SOURCE DATA Block Start

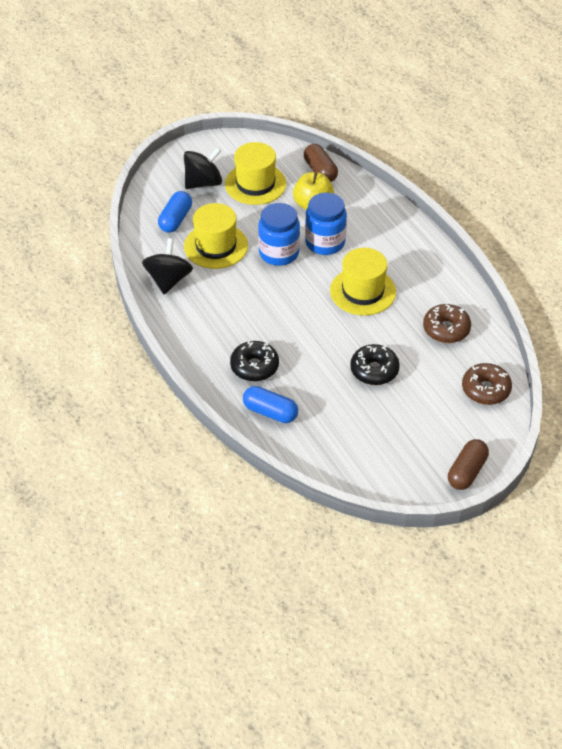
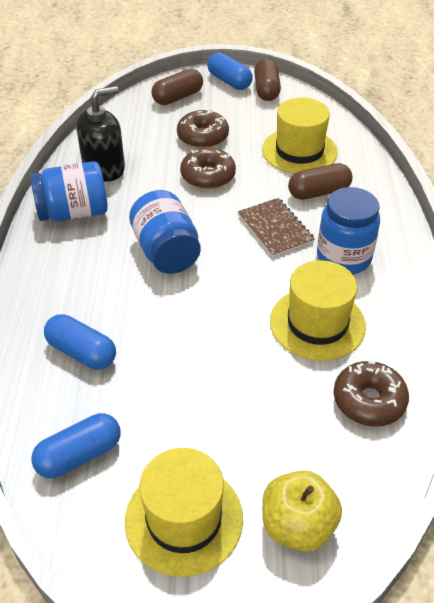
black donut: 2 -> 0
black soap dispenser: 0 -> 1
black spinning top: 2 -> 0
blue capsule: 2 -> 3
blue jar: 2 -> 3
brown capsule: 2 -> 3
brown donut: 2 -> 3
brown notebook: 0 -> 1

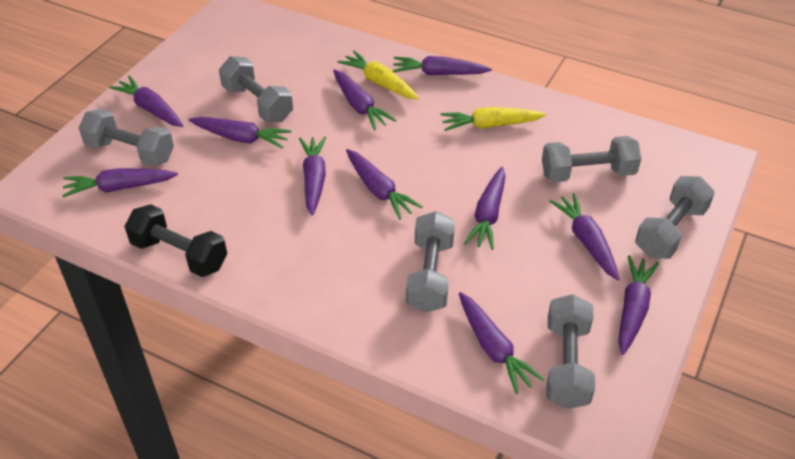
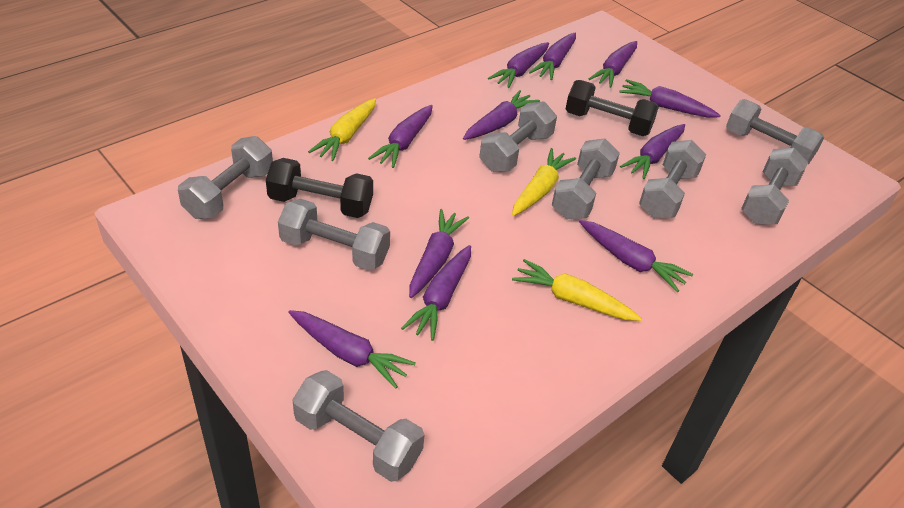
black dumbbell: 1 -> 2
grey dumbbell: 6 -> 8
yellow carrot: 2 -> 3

SOURCE DATA Block End
SOURCE DATA Block Start

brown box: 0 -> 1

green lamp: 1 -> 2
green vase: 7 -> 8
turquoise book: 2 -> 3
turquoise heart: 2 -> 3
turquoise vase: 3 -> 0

SOURCE DATA Block End
SOURCE DATA Block Start

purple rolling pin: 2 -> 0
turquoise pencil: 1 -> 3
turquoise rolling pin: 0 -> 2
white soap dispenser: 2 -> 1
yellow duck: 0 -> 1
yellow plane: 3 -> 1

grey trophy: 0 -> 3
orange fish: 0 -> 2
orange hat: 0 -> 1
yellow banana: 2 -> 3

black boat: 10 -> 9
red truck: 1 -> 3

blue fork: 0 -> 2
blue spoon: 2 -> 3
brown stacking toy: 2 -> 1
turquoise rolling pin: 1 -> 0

SOURCE DATA Block End

• _REQUIREMENT_
Using the data above, reproduce exactly the lines from the line that contains "yellow plane: 3 -> 1" through the line that contains "turquoise rolling pin: 1 -> 0", including both.

• _TASK ANSWER_
yellow plane: 3 -> 1

grey trophy: 0 -> 3
orange fish: 0 -> 2
orange hat: 0 -> 1
yellow banana: 2 -> 3

black boat: 10 -> 9
red truck: 1 -> 3

blue fork: 0 -> 2
blue spoon: 2 -> 3
brown stacking toy: 2 -> 1
turquoise rolling pin: 1 -> 0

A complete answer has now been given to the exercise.